• _Work task_
Reproduce the complete set of records exactly. No picture is to appear in the copy.

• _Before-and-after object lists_
+++++

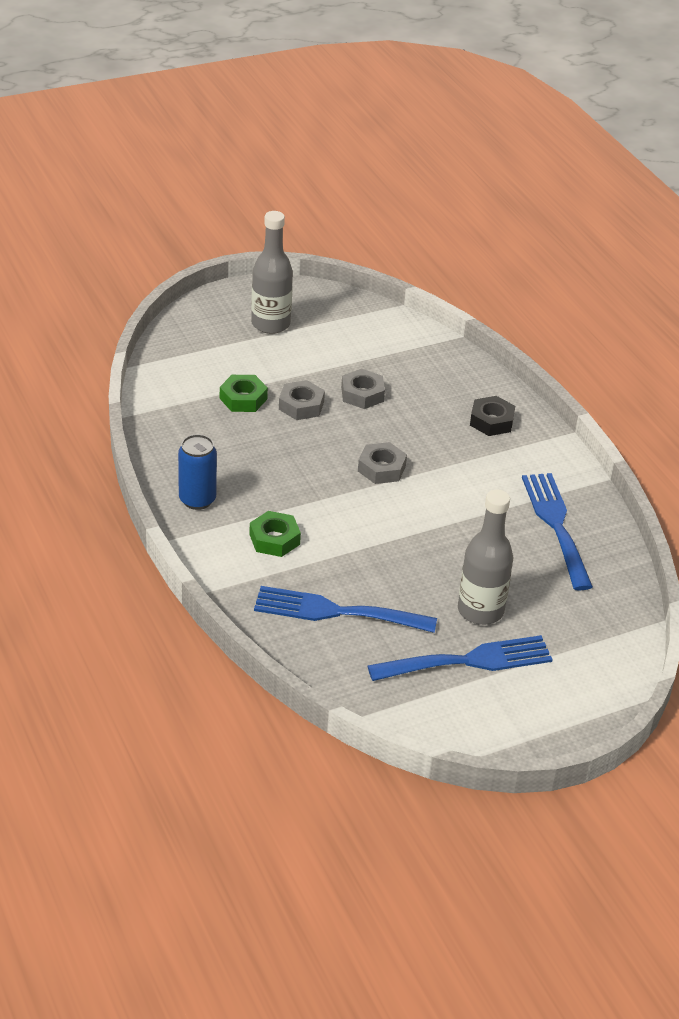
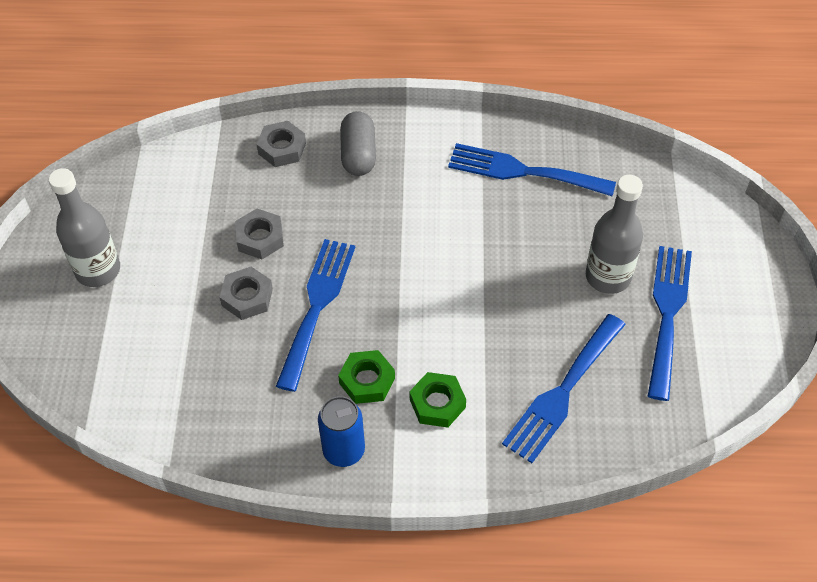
camera: 60 degrees left, 15 degrees up
green nut [220,375,268,412] -> green nut moved to [338,350,395,404]
grey nut [358,442,407,484] -> grey nut moved to [257,121,306,167]
black nut [470,396,515,436] -> grey capsule [340,111,376,176]
none -> blue fork [276,239,355,392]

+++++

• _Answer for the task_
camera: 60 degrees left, 15 degrees up
green nut [220,375,268,412] -> green nut moved to [338,350,395,404]
grey nut [358,442,407,484] -> grey nut moved to [257,121,306,167]
black nut [470,396,515,436] -> grey capsule [340,111,376,176]
none -> blue fork [276,239,355,392]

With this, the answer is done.